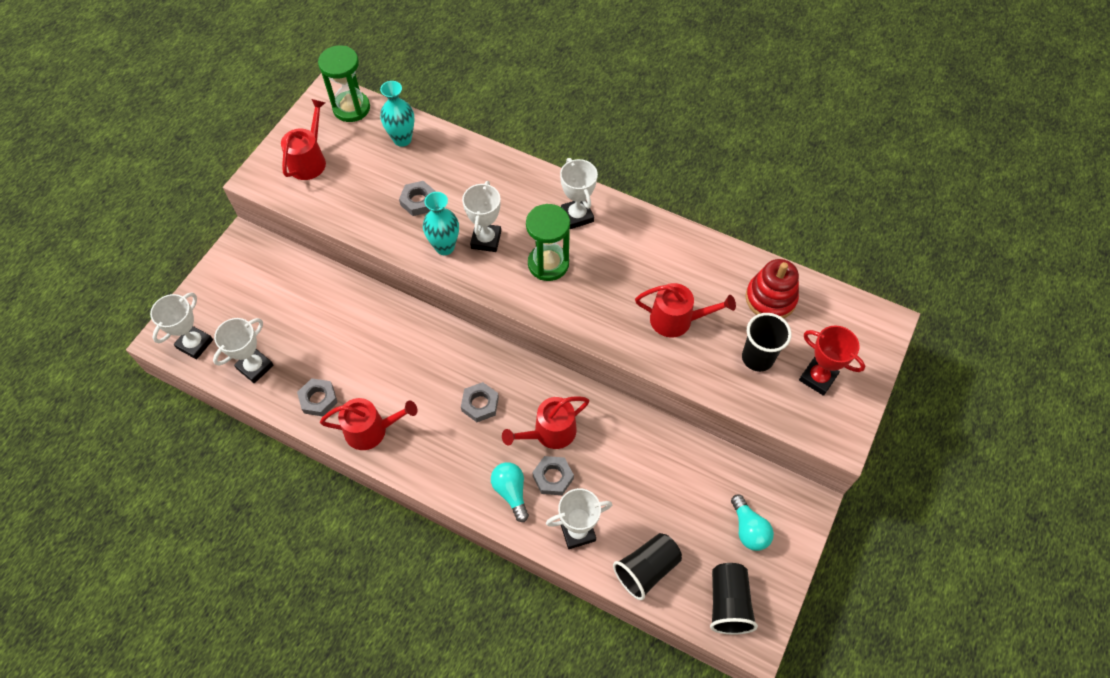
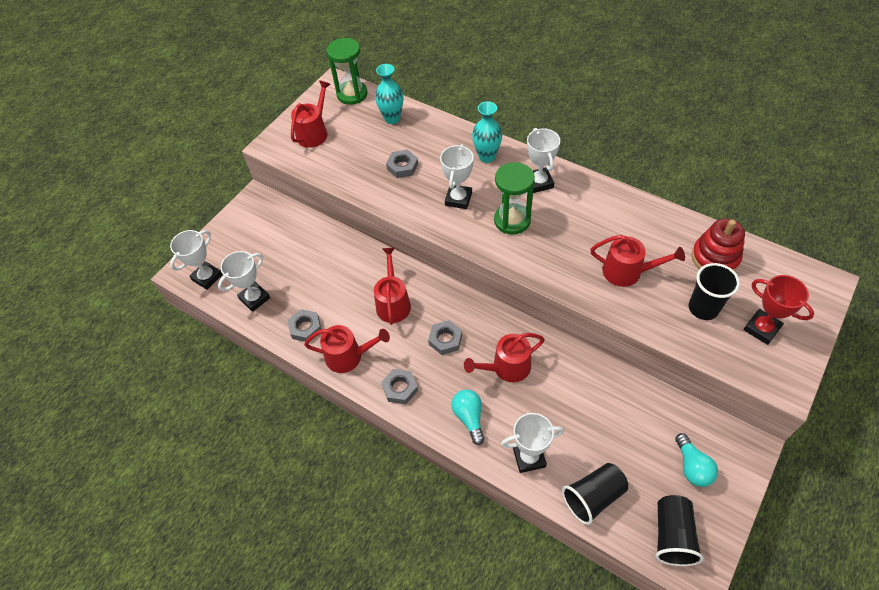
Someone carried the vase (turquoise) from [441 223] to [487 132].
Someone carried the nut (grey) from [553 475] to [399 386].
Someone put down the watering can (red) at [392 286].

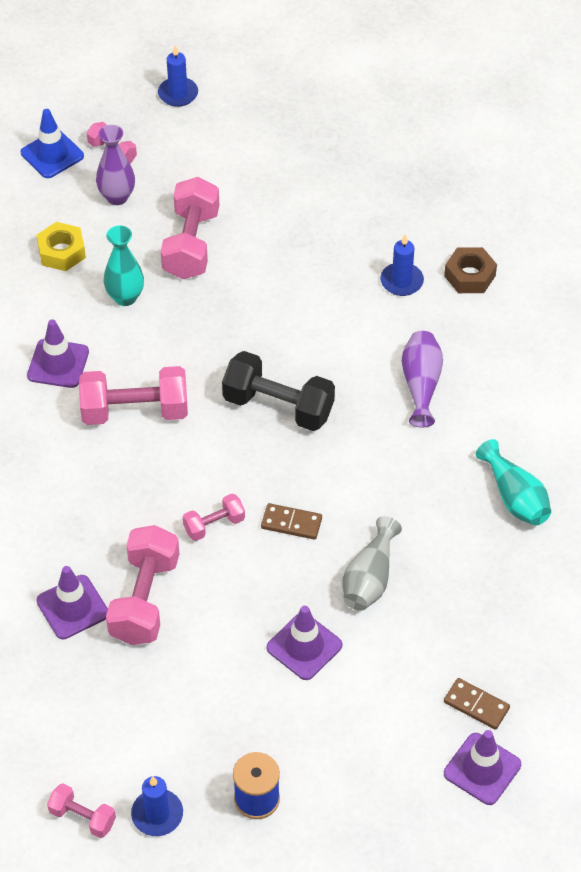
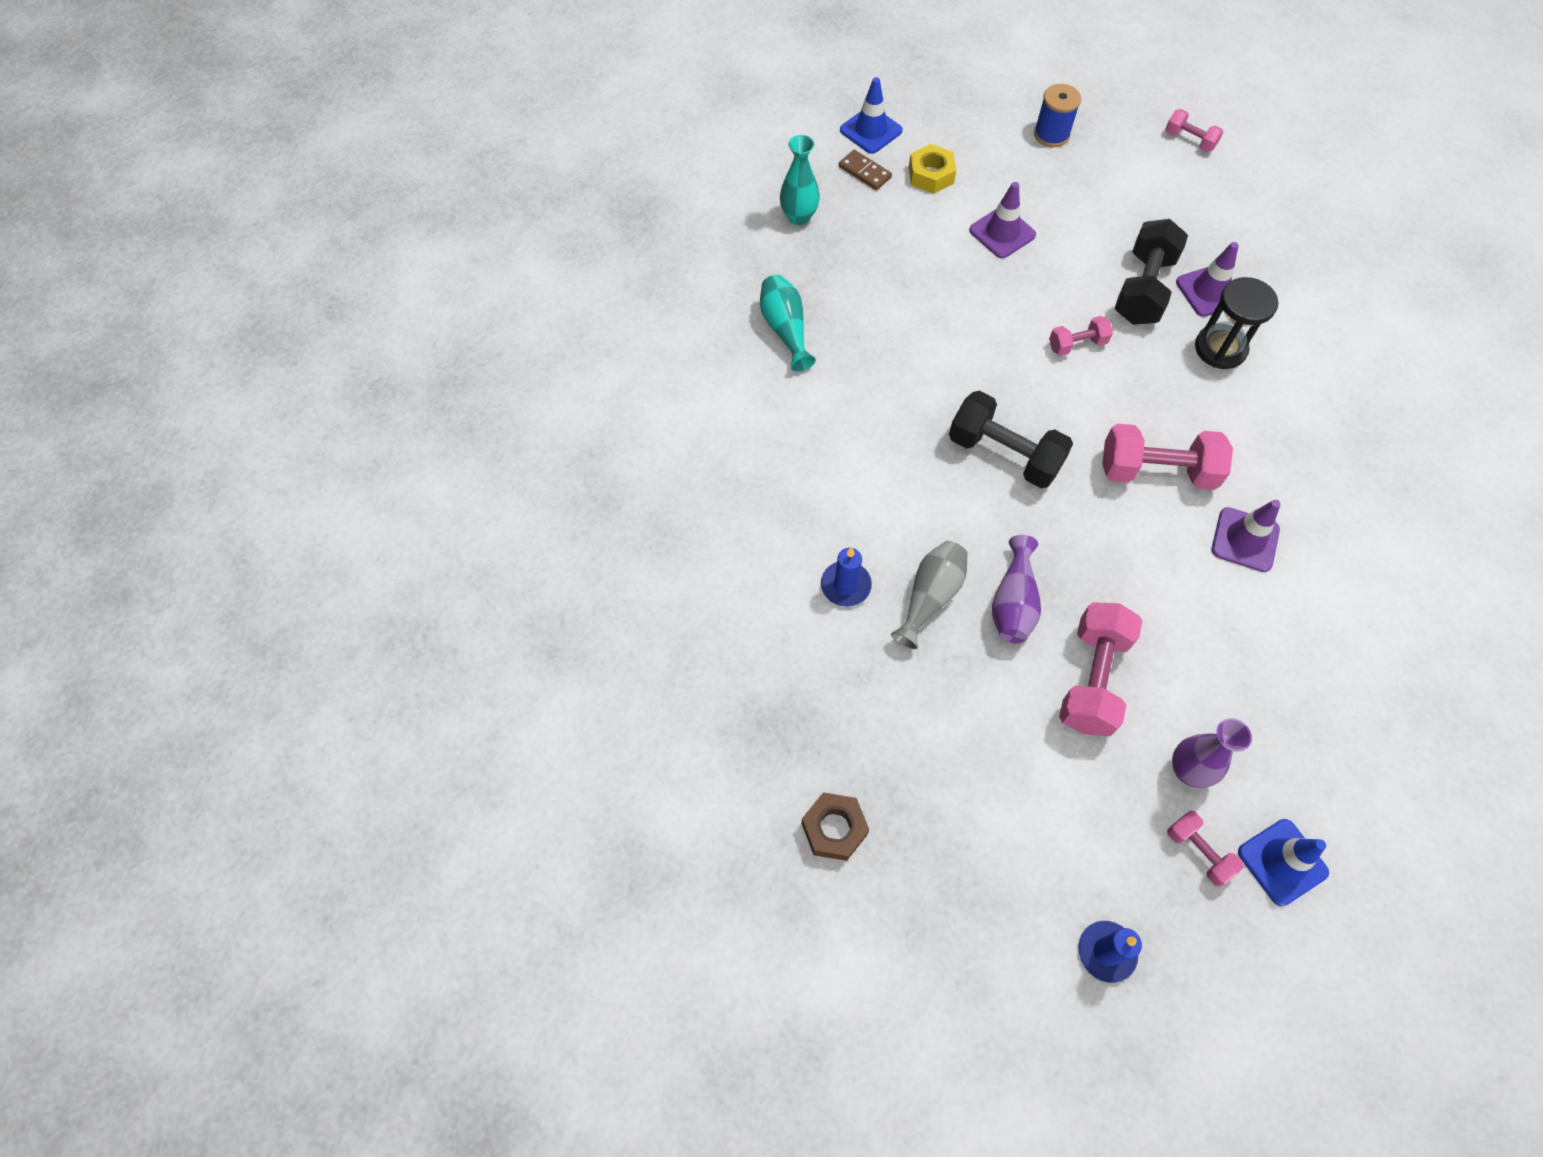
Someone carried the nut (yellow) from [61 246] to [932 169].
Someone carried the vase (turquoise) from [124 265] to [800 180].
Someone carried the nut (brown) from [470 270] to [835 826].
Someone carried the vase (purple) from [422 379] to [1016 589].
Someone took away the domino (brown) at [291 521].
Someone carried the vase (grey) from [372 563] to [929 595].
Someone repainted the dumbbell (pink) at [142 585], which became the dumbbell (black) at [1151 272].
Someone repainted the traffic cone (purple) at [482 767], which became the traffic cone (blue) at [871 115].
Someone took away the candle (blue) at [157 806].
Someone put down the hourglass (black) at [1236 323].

::::

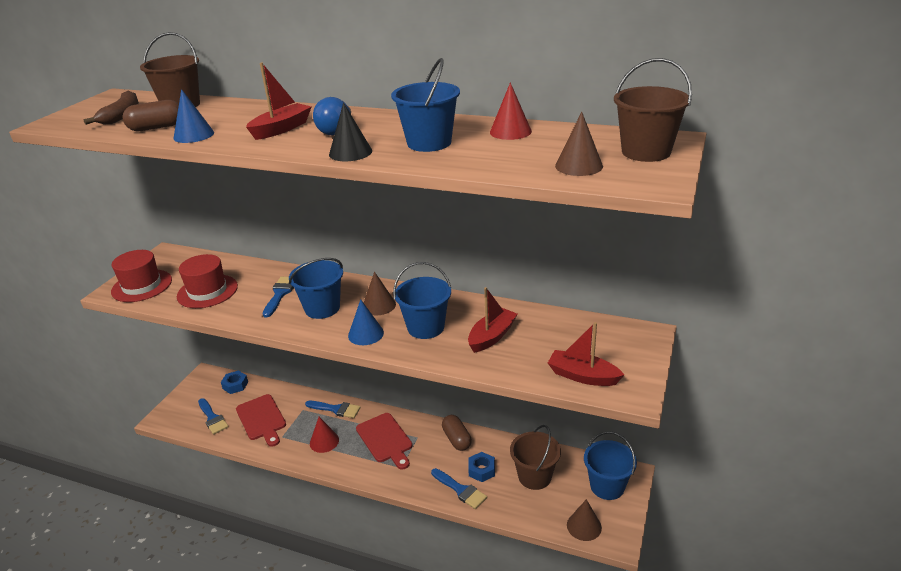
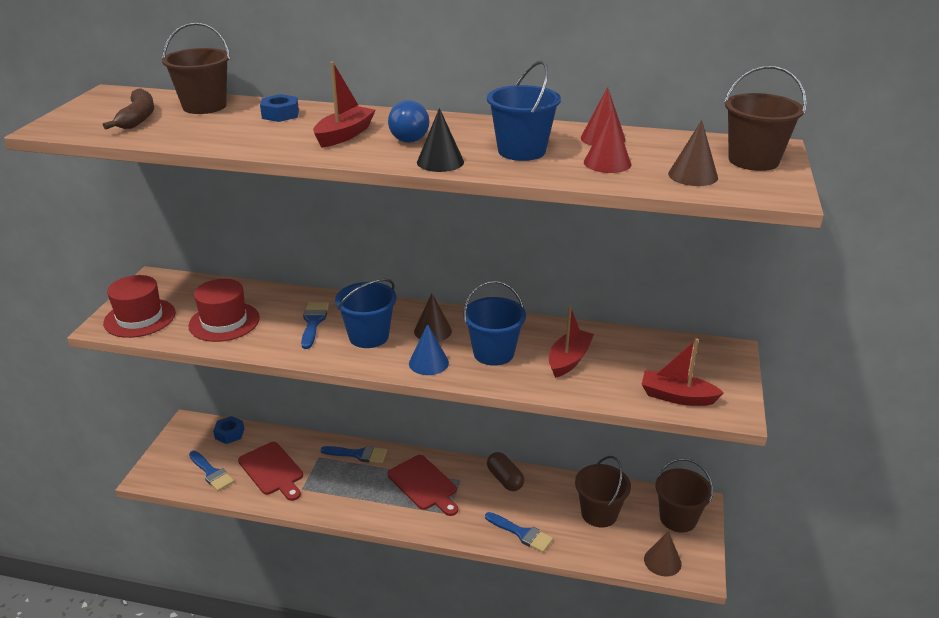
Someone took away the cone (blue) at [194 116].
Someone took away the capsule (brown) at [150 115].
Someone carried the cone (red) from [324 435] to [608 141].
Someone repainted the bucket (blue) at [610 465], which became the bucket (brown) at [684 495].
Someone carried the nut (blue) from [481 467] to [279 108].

::::

» EXERCISE INSTRUCTIONS
Send back an exact copy of only the lines from the line with "Someone carried the vase (turquoise) from [441" up to and including the line with "Someone carried the nut (grey)" in the data above.

» SOLUTION BELOW
Someone carried the vase (turquoise) from [441 223] to [487 132].
Someone carried the nut (grey) from [553 475] to [399 386].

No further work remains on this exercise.